• **Your objective**
The task calls for an exact copy of the records, without any images.

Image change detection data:
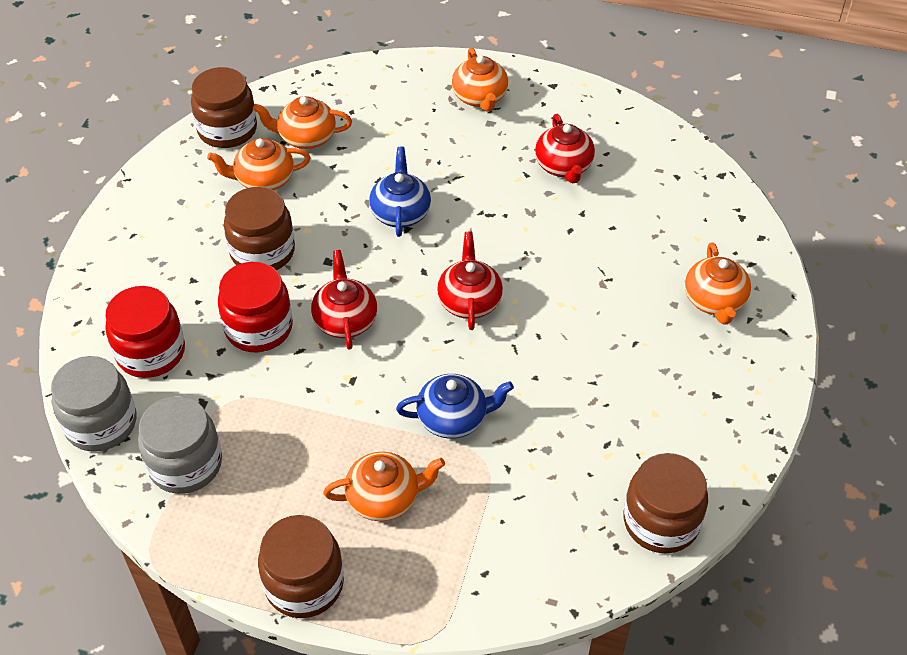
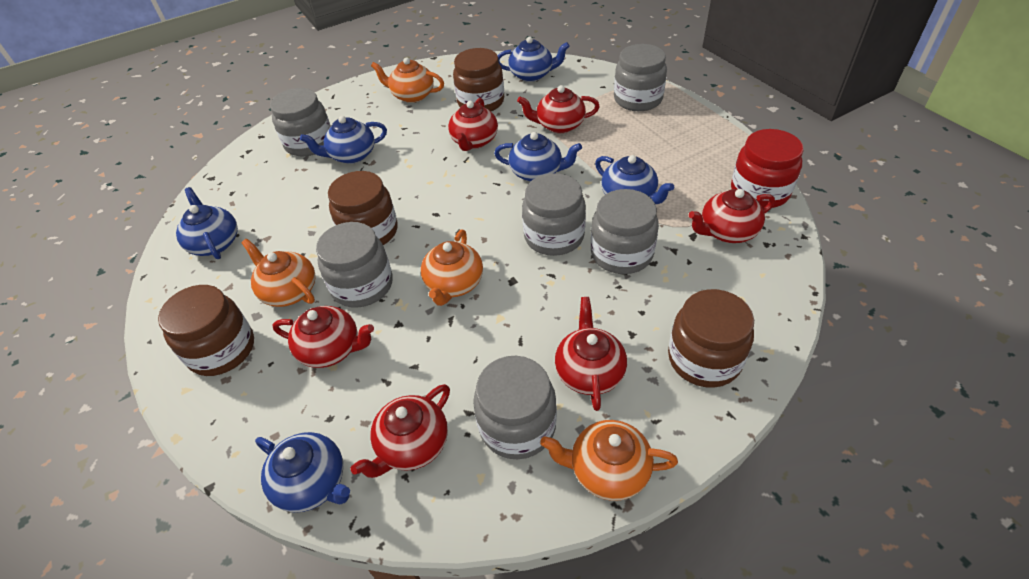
blue teapot: 2 -> 6
grey jar: 2 -> 6
orange teapot: 5 -> 4
red jar: 2 -> 1
red teapot: 3 -> 6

• **Finished task**
blue teapot: 2 -> 6
grey jar: 2 -> 6
orange teapot: 5 -> 4
red jar: 2 -> 1
red teapot: 3 -> 6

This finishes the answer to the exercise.